▸ **EXERCISE**:
Word for word, write out the entries that follow, omitting all pictures.
+++ LISTED ENTRIES
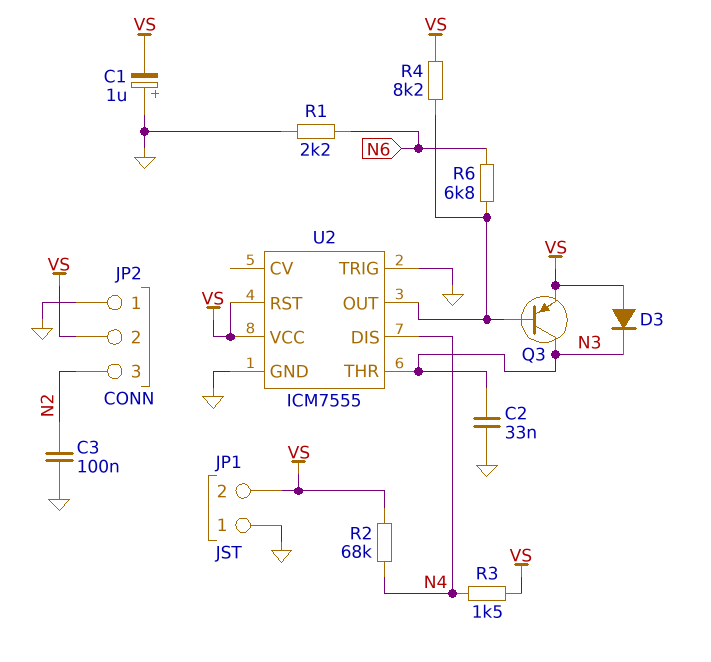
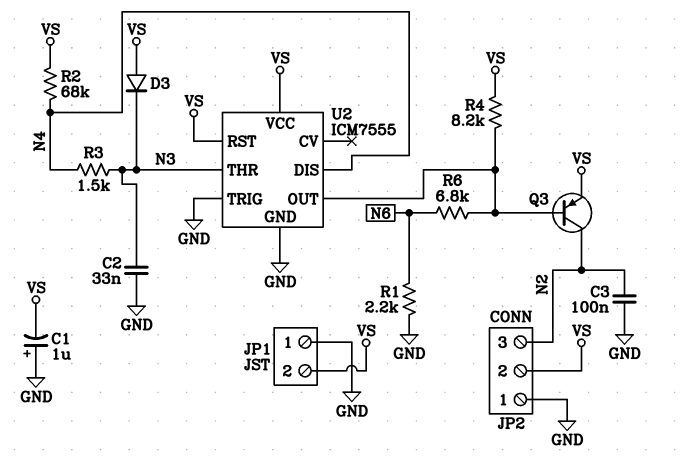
Q3: PNP (B U2/OUT, C N3, E VS) -> PNP (B U2/OUT, C N2, E VS)
R3: 1.5k (N4, VS) -> 1.5k (N3, N4)

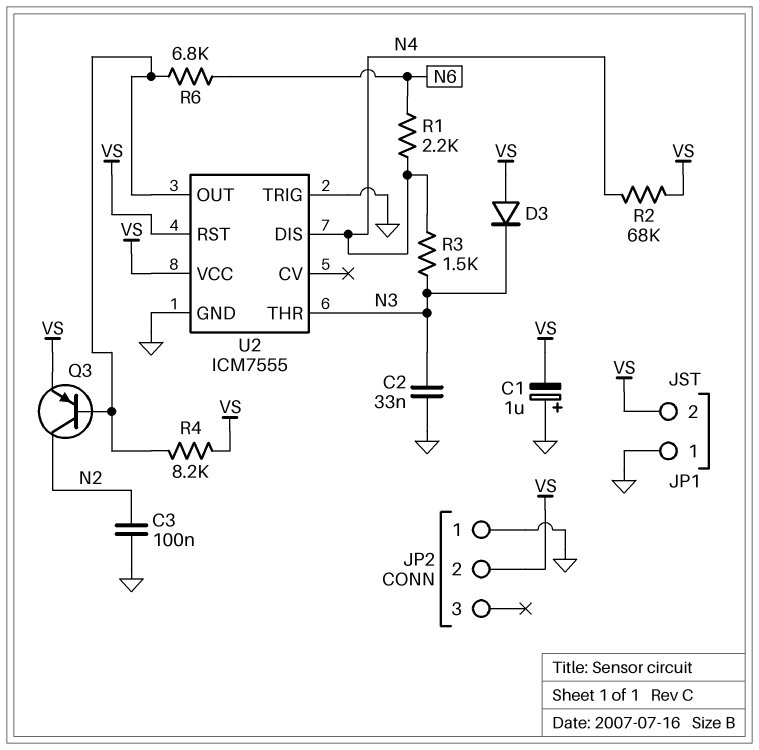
JP2 pin 3: N2 -> none
R1: 2.2k (GND, N6) -> 2.2k (N4, N6)

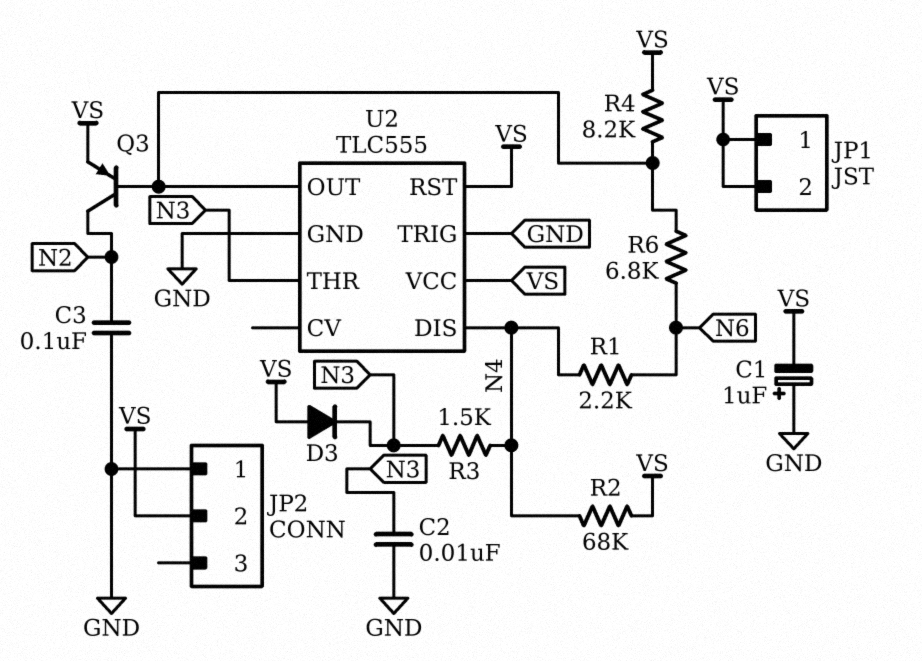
C2: 33nF (GND, N3) -> 10nF (GND, N3)
JP1 pin 1: GND -> VS
U2: ICM7555 -> TLC555

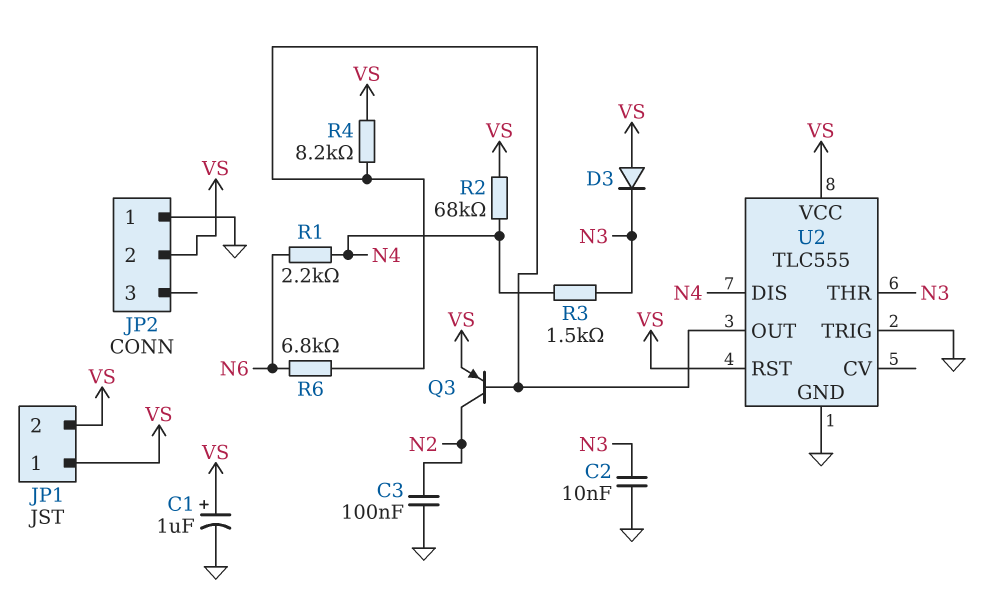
C1: 1uF (plus GND, minus VS) -> 1uF (plus VS, minus GND)

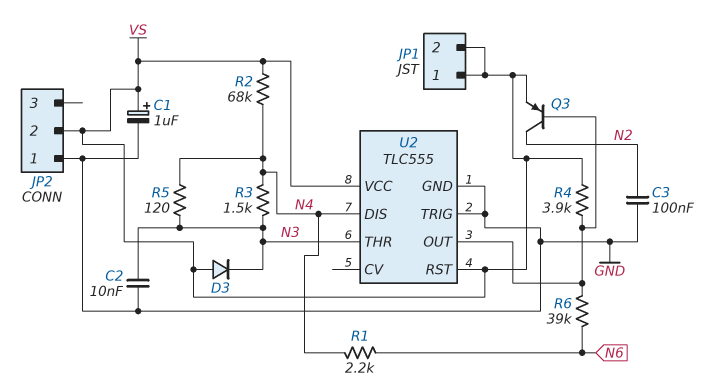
R4: 8.2k (U2/OUT, VS) -> 3.9k (U2/OUT, VS)
R5: none -> 120 (N3, N4)
R6: 6.8k (N6, U2/OUT) -> 39k (N6, U2/OUT)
++++++
▸ **WRITTEN RESPONSE**:
Q3: PNP (B U2/OUT, C N3, E VS) -> PNP (B U2/OUT, C N2, E VS)
R3: 1.5k (N4, VS) -> 1.5k (N3, N4)

JP2 pin 3: N2 -> none
R1: 2.2k (GND, N6) -> 2.2k (N4, N6)

C2: 33nF (GND, N3) -> 10nF (GND, N3)
JP1 pin 1: GND -> VS
U2: ICM7555 -> TLC555

C1: 1uF (plus GND, minus VS) -> 1uF (plus VS, minus GND)

R4: 8.2k (U2/OUT, VS) -> 3.9k (U2/OUT, VS)
R5: none -> 120 (N3, N4)
R6: 6.8k (N6, U2/OUT) -> 39k (N6, U2/OUT)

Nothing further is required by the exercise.